## WHAT IS EXPECTED
As the answer, give every line of the records that includes the word "orange".

------ RECORDED INFORMATION

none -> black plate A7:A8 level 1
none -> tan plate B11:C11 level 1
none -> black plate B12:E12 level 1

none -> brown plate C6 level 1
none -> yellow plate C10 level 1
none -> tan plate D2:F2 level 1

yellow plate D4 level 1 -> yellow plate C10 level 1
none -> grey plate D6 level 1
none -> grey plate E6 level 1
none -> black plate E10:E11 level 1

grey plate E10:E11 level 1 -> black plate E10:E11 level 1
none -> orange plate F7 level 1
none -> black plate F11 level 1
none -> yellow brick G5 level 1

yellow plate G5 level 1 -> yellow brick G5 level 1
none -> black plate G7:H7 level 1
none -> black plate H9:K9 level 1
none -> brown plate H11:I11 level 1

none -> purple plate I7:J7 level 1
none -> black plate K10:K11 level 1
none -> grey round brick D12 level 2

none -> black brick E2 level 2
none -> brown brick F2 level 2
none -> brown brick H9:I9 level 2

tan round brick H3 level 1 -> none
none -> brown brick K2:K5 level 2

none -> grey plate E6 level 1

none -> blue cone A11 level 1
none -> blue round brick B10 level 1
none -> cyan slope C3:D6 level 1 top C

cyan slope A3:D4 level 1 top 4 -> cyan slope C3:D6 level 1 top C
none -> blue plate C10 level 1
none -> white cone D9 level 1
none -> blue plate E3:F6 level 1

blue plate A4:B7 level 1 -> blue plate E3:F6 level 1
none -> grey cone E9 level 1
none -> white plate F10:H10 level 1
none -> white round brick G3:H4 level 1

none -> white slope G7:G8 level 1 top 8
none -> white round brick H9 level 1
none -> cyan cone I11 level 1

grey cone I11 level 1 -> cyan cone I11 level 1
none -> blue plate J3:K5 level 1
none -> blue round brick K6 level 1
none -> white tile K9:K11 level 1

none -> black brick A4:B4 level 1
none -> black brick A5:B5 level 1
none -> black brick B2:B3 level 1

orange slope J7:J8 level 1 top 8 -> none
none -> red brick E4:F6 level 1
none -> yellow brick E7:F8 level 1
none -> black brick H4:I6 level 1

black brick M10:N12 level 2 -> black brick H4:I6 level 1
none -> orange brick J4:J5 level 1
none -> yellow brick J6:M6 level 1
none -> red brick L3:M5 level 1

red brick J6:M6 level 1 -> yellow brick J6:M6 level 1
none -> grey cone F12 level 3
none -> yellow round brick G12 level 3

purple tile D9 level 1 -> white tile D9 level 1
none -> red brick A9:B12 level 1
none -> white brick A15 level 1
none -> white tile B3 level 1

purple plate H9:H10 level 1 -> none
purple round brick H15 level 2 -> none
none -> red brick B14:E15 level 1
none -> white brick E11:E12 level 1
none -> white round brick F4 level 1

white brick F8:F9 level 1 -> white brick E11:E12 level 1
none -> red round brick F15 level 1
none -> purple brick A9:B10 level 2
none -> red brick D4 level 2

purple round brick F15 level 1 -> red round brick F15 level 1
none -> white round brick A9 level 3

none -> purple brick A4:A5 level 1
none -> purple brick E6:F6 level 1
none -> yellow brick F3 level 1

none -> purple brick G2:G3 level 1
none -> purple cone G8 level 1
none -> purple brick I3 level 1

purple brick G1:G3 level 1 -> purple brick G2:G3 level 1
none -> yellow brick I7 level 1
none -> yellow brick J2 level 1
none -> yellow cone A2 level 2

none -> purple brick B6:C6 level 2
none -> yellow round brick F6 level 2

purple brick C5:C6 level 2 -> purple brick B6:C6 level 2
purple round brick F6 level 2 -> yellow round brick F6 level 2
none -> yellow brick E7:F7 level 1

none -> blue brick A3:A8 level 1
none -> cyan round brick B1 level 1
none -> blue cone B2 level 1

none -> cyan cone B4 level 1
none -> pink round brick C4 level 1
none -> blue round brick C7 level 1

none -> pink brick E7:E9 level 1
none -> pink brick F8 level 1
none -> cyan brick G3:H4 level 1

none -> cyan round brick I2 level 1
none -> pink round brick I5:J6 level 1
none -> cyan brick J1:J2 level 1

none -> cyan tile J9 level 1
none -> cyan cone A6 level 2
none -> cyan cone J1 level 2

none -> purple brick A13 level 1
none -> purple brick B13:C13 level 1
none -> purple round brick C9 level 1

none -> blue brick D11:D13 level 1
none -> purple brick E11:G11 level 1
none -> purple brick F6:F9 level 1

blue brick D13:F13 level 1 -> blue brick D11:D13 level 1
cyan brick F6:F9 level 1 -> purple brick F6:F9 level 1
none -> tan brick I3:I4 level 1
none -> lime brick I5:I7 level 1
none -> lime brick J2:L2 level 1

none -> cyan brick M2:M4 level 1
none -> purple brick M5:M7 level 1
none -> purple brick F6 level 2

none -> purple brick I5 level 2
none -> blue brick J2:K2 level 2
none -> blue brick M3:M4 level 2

------------

## ANSWER TO THE EXERCISE
none -> orange plate F7 level 1
orange slope J7:J8 level 1 top 8 -> none
none -> orange brick J4:J5 level 1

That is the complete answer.